## DATA SECTION
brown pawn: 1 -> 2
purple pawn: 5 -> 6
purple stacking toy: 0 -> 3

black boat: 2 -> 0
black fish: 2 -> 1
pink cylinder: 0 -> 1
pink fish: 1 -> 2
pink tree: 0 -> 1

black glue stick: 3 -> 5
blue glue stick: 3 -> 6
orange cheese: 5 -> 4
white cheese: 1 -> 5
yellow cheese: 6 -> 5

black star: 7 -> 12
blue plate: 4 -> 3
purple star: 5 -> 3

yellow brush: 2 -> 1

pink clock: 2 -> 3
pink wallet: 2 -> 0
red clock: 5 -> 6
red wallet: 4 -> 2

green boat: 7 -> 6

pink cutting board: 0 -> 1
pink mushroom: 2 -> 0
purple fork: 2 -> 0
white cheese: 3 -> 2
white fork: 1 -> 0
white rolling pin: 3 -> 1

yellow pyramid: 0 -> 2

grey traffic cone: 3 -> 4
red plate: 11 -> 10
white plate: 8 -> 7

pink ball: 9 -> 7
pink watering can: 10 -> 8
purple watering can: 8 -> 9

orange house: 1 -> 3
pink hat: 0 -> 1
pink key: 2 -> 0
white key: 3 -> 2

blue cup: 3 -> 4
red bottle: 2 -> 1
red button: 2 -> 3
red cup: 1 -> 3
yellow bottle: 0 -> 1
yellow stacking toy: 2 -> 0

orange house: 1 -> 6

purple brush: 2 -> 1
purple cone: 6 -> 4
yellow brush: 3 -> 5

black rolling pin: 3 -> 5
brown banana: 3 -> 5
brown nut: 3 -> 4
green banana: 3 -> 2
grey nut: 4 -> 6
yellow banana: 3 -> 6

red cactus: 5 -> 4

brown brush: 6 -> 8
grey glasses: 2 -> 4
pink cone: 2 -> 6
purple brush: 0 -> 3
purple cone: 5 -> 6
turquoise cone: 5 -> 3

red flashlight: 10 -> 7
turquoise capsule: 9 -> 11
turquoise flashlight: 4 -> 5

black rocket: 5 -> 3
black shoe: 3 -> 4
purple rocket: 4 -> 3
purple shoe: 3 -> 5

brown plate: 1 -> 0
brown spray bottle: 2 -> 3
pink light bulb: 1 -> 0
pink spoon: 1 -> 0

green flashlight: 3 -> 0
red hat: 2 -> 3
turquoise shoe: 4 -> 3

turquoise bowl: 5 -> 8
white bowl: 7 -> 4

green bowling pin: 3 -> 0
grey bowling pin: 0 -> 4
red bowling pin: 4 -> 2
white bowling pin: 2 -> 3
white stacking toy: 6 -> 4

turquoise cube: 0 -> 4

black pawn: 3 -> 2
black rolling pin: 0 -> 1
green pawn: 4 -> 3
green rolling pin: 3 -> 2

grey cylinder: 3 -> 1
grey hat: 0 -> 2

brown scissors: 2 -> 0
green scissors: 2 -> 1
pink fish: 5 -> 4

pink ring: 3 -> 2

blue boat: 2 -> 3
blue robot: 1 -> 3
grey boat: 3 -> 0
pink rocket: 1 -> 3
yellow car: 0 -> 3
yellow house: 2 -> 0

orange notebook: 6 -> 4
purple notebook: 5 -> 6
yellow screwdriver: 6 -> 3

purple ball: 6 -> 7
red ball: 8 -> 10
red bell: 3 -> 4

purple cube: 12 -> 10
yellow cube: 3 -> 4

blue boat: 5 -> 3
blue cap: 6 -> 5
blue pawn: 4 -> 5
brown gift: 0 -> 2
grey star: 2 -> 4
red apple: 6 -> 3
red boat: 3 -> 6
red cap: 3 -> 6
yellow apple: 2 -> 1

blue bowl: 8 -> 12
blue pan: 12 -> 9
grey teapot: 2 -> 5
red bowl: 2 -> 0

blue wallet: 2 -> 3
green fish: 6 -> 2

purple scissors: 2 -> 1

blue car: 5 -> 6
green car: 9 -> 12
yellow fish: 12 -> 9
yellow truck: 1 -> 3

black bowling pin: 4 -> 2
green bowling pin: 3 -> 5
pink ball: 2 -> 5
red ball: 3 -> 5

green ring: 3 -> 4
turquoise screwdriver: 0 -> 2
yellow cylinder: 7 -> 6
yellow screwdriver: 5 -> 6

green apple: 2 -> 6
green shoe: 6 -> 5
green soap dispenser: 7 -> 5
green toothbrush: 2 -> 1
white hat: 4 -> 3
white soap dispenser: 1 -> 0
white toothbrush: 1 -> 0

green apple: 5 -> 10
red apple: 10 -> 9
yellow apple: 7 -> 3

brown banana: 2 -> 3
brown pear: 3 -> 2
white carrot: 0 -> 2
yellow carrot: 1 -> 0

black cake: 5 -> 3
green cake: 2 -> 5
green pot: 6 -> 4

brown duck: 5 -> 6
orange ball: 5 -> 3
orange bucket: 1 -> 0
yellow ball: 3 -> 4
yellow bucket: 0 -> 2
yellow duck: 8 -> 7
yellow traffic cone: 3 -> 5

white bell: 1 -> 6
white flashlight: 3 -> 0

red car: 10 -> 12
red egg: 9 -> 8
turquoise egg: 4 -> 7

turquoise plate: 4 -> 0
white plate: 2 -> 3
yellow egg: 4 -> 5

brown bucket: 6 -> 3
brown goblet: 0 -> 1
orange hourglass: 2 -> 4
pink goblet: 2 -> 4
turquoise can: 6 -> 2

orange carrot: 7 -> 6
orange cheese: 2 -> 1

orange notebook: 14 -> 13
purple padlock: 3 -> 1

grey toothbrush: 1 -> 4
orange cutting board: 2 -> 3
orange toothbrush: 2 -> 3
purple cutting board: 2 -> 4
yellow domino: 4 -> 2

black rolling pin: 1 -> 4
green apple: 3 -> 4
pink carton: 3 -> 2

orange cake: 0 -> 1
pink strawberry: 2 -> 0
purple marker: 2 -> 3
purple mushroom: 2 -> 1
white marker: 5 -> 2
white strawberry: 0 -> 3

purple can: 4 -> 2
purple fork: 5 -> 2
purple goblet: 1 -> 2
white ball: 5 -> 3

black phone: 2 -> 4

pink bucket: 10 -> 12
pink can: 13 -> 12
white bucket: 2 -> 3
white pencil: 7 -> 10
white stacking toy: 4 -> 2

## PROBLEM TO SOLVE
All of the material above should be transcribed exactly, with no line omitted.

## ANSWER BOX
brown pawn: 1 -> 2
purple pawn: 5 -> 6
purple stacking toy: 0 -> 3

black boat: 2 -> 0
black fish: 2 -> 1
pink cylinder: 0 -> 1
pink fish: 1 -> 2
pink tree: 0 -> 1

black glue stick: 3 -> 5
blue glue stick: 3 -> 6
orange cheese: 5 -> 4
white cheese: 1 -> 5
yellow cheese: 6 -> 5

black star: 7 -> 12
blue plate: 4 -> 3
purple star: 5 -> 3

yellow brush: 2 -> 1

pink clock: 2 -> 3
pink wallet: 2 -> 0
red clock: 5 -> 6
red wallet: 4 -> 2

green boat: 7 -> 6

pink cutting board: 0 -> 1
pink mushroom: 2 -> 0
purple fork: 2 -> 0
white cheese: 3 -> 2
white fork: 1 -> 0
white rolling pin: 3 -> 1

yellow pyramid: 0 -> 2

grey traffic cone: 3 -> 4
red plate: 11 -> 10
white plate: 8 -> 7

pink ball: 9 -> 7
pink watering can: 10 -> 8
purple watering can: 8 -> 9

orange house: 1 -> 3
pink hat: 0 -> 1
pink key: 2 -> 0
white key: 3 -> 2

blue cup: 3 -> 4
red bottle: 2 -> 1
red button: 2 -> 3
red cup: 1 -> 3
yellow bottle: 0 -> 1
yellow stacking toy: 2 -> 0

orange house: 1 -> 6

purple brush: 2 -> 1
purple cone: 6 -> 4
yellow brush: 3 -> 5

black rolling pin: 3 -> 5
brown banana: 3 -> 5
brown nut: 3 -> 4
green banana: 3 -> 2
grey nut: 4 -> 6
yellow banana: 3 -> 6

red cactus: 5 -> 4

brown brush: 6 -> 8
grey glasses: 2 -> 4
pink cone: 2 -> 6
purple brush: 0 -> 3
purple cone: 5 -> 6
turquoise cone: 5 -> 3

red flashlight: 10 -> 7
turquoise capsule: 9 -> 11
turquoise flashlight: 4 -> 5

black rocket: 5 -> 3
black shoe: 3 -> 4
purple rocket: 4 -> 3
purple shoe: 3 -> 5

brown plate: 1 -> 0
brown spray bottle: 2 -> 3
pink light bulb: 1 -> 0
pink spoon: 1 -> 0

green flashlight: 3 -> 0
red hat: 2 -> 3
turquoise shoe: 4 -> 3

turquoise bowl: 5 -> 8
white bowl: 7 -> 4

green bowling pin: 3 -> 0
grey bowling pin: 0 -> 4
red bowling pin: 4 -> 2
white bowling pin: 2 -> 3
white stacking toy: 6 -> 4

turquoise cube: 0 -> 4

black pawn: 3 -> 2
black rolling pin: 0 -> 1
green pawn: 4 -> 3
green rolling pin: 3 -> 2

grey cylinder: 3 -> 1
grey hat: 0 -> 2

brown scissors: 2 -> 0
green scissors: 2 -> 1
pink fish: 5 -> 4

pink ring: 3 -> 2

blue boat: 2 -> 3
blue robot: 1 -> 3
grey boat: 3 -> 0
pink rocket: 1 -> 3
yellow car: 0 -> 3
yellow house: 2 -> 0

orange notebook: 6 -> 4
purple notebook: 5 -> 6
yellow screwdriver: 6 -> 3

purple ball: 6 -> 7
red ball: 8 -> 10
red bell: 3 -> 4

purple cube: 12 -> 10
yellow cube: 3 -> 4

blue boat: 5 -> 3
blue cap: 6 -> 5
blue pawn: 4 -> 5
brown gift: 0 -> 2
grey star: 2 -> 4
red apple: 6 -> 3
red boat: 3 -> 6
red cap: 3 -> 6
yellow apple: 2 -> 1

blue bowl: 8 -> 12
blue pan: 12 -> 9
grey teapot: 2 -> 5
red bowl: 2 -> 0

blue wallet: 2 -> 3
green fish: 6 -> 2

purple scissors: 2 -> 1

blue car: 5 -> 6
green car: 9 -> 12
yellow fish: 12 -> 9
yellow truck: 1 -> 3

black bowling pin: 4 -> 2
green bowling pin: 3 -> 5
pink ball: 2 -> 5
red ball: 3 -> 5

green ring: 3 -> 4
turquoise screwdriver: 0 -> 2
yellow cylinder: 7 -> 6
yellow screwdriver: 5 -> 6

green apple: 2 -> 6
green shoe: 6 -> 5
green soap dispenser: 7 -> 5
green toothbrush: 2 -> 1
white hat: 4 -> 3
white soap dispenser: 1 -> 0
white toothbrush: 1 -> 0

green apple: 5 -> 10
red apple: 10 -> 9
yellow apple: 7 -> 3

brown banana: 2 -> 3
brown pear: 3 -> 2
white carrot: 0 -> 2
yellow carrot: 1 -> 0

black cake: 5 -> 3
green cake: 2 -> 5
green pot: 6 -> 4

brown duck: 5 -> 6
orange ball: 5 -> 3
orange bucket: 1 -> 0
yellow ball: 3 -> 4
yellow bucket: 0 -> 2
yellow duck: 8 -> 7
yellow traffic cone: 3 -> 5

white bell: 1 -> 6
white flashlight: 3 -> 0

red car: 10 -> 12
red egg: 9 -> 8
turquoise egg: 4 -> 7

turquoise plate: 4 -> 0
white plate: 2 -> 3
yellow egg: 4 -> 5

brown bucket: 6 -> 3
brown goblet: 0 -> 1
orange hourglass: 2 -> 4
pink goblet: 2 -> 4
turquoise can: 6 -> 2

orange carrot: 7 -> 6
orange cheese: 2 -> 1

orange notebook: 14 -> 13
purple padlock: 3 -> 1

grey toothbrush: 1 -> 4
orange cutting board: 2 -> 3
orange toothbrush: 2 -> 3
purple cutting board: 2 -> 4
yellow domino: 4 -> 2

black rolling pin: 1 -> 4
green apple: 3 -> 4
pink carton: 3 -> 2

orange cake: 0 -> 1
pink strawberry: 2 -> 0
purple marker: 2 -> 3
purple mushroom: 2 -> 1
white marker: 5 -> 2
white strawberry: 0 -> 3

purple can: 4 -> 2
purple fork: 5 -> 2
purple goblet: 1 -> 2
white ball: 5 -> 3

black phone: 2 -> 4

pink bucket: 10 -> 12
pink can: 13 -> 12
white bucket: 2 -> 3
white pencil: 7 -> 10
white stacking toy: 4 -> 2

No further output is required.